◆ Information:
= Beginning of Section =
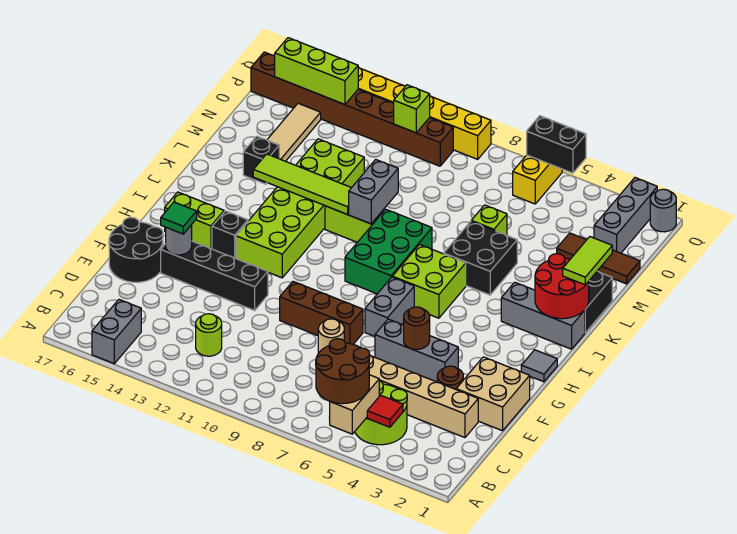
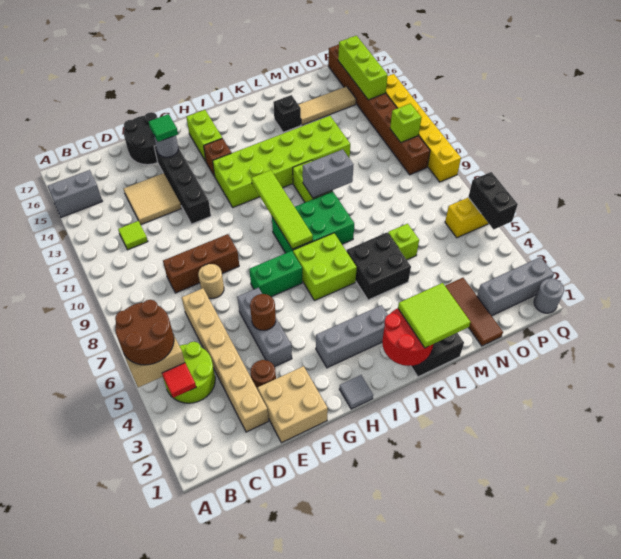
lime round brick C12 level 1 -> lime tile C12 level 1
none -> tan tile D13:E14 level 1
brown brick F8:F10 level 1 -> brown brick D9:F9 level 1
grey brick G7:H7 level 1 -> green brick G7:H7 level 1
black brick H14 level 1 -> brown brick H14 level 1
grey brick J1:J3 level 1 -> grey brick H3:J3 level 1
lime tile K1:L1 level 3 -> lime tile K1:L2 level 3
lime tile K11:K14 level 2 -> lime tile I8:I11 level 2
= End of Section =
◆ Problem to work on: Read the material above and copy out each line holding "brick".

◆ Worked solution:
lime round brick C12 level 1 -> lime tile C12 level 1
brown brick F8:F10 level 1 -> brown brick D9:F9 level 1
grey brick G7:H7 level 1 -> green brick G7:H7 level 1
black brick H14 level 1 -> brown brick H14 level 1
grey brick J1:J3 level 1 -> grey brick H3:J3 level 1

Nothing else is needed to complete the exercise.